## Exercise requirements:
From the entries, copy every line that carries the string "clockwise".

## Source information:
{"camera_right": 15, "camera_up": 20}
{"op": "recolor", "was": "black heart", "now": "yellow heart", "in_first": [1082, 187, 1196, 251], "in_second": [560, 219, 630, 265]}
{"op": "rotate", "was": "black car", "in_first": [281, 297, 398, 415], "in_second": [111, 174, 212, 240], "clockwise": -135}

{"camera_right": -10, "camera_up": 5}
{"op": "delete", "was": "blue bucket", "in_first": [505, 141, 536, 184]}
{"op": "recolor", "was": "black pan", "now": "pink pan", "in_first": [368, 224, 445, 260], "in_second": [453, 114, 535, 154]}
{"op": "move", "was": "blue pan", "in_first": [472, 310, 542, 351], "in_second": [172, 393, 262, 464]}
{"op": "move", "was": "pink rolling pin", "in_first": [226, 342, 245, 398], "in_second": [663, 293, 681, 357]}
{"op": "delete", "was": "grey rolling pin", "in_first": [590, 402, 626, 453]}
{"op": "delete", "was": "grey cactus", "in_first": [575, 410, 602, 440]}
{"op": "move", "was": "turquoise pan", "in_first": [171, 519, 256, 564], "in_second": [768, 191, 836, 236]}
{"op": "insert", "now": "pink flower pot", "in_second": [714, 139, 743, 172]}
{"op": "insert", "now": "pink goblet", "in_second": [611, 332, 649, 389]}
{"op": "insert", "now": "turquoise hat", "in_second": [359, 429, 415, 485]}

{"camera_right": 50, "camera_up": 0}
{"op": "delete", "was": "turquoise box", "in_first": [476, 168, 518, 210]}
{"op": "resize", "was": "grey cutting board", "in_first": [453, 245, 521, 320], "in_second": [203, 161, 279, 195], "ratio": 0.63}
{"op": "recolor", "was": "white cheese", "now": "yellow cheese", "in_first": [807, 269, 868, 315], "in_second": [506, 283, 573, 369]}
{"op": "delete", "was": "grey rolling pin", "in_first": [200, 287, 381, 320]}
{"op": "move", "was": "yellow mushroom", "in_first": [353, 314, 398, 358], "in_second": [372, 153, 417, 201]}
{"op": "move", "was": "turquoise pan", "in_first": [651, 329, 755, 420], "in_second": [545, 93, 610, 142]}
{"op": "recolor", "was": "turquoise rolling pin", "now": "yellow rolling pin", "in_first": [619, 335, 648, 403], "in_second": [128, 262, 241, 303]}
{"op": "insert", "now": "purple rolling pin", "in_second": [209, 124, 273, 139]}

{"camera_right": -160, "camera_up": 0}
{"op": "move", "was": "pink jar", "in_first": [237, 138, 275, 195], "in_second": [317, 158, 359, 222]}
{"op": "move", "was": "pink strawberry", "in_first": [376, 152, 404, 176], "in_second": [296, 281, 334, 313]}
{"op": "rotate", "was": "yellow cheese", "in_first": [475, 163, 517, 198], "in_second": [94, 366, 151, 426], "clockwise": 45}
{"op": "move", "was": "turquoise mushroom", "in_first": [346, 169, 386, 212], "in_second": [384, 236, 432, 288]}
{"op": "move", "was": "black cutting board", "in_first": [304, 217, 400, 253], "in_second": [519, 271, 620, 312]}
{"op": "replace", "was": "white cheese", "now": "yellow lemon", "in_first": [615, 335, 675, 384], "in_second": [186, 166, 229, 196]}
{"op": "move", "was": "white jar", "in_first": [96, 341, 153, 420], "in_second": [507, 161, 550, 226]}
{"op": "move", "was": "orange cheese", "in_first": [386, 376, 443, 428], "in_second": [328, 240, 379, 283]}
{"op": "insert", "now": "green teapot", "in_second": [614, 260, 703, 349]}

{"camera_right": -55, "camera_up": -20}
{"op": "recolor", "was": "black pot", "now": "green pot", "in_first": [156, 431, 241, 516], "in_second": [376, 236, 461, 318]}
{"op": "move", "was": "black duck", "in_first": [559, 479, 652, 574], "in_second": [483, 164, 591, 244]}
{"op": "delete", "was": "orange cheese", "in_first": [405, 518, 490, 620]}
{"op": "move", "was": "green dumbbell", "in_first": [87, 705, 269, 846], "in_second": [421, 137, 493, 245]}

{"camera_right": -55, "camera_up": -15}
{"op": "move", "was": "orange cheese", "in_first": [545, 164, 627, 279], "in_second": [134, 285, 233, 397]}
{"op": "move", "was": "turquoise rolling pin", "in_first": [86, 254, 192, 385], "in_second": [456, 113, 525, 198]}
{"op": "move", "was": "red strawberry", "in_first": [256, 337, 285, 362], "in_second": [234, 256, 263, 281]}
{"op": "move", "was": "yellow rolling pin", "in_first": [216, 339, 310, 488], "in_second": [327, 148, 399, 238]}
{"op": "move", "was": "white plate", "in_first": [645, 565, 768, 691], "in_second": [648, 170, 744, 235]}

## Written answer:
{"op": "rotate", "was": "black car", "in_first": [281, 297, 398, 415], "in_second": [111, 174, 212, 240], "clockwise": -135}
{"op": "rotate", "was": "yellow cheese", "in_first": [475, 163, 517, 198], "in_second": [94, 366, 151, 426], "clockwise": 45}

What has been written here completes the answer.